What you will do:
Would you please output the lines of the data below from the one containing "D1: none -> diode (A n19, K 3V3)" to the end, exactly and with nothing added?

Stored dataset items:
┄┄┄┄┄┄┄┄┄┄

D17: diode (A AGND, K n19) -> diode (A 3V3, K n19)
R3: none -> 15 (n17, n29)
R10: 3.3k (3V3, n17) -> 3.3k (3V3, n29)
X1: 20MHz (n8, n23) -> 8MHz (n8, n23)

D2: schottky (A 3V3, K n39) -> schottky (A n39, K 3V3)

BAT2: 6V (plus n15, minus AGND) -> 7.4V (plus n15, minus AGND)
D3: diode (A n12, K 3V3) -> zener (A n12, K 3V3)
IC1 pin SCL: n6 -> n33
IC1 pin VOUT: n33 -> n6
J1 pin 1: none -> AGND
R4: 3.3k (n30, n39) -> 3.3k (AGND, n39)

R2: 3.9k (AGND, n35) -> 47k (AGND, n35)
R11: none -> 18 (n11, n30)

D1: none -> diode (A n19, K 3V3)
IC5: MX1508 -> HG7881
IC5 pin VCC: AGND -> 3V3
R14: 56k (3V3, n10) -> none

┄┄┄┄┄┄┄┄┄┄

Answer to this exercise:
D1: none -> diode (A n19, K 3V3)
IC5: MX1508 -> HG7881
IC5 pin VCC: AGND -> 3V3
R14: 56k (3V3, n10) -> none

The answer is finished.